→ ABOUT THIS TASK: Below is a listing; reproduce each line of it exactly.

→ PROVIDED RECORDS:

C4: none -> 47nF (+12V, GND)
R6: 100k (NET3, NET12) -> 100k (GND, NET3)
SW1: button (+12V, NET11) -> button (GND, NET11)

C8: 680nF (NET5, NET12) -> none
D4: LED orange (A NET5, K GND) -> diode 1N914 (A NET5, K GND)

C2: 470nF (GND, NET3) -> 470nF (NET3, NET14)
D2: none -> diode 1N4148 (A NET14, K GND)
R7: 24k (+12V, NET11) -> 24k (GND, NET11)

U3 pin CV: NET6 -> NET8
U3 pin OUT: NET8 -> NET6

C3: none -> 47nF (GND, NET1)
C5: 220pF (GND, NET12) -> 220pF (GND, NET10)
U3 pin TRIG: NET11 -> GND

→ WORKED SOLUTION:
C4: none -> 47nF (+12V, GND)
R6: 100k (NET3, NET12) -> 100k (GND, NET3)
SW1: button (+12V, NET11) -> button (GND, NET11)

C8: 680nF (NET5, NET12) -> none
D4: LED orange (A NET5, K GND) -> diode 1N914 (A NET5, K GND)

C2: 470nF (GND, NET3) -> 470nF (NET3, NET14)
D2: none -> diode 1N4148 (A NET14, K GND)
R7: 24k (+12V, NET11) -> 24k (GND, NET11)

U3 pin CV: NET6 -> NET8
U3 pin OUT: NET8 -> NET6

C3: none -> 47nF (GND, NET1)
C5: 220pF (GND, NET12) -> 220pF (GND, NET10)
U3 pin TRIG: NET11 -> GND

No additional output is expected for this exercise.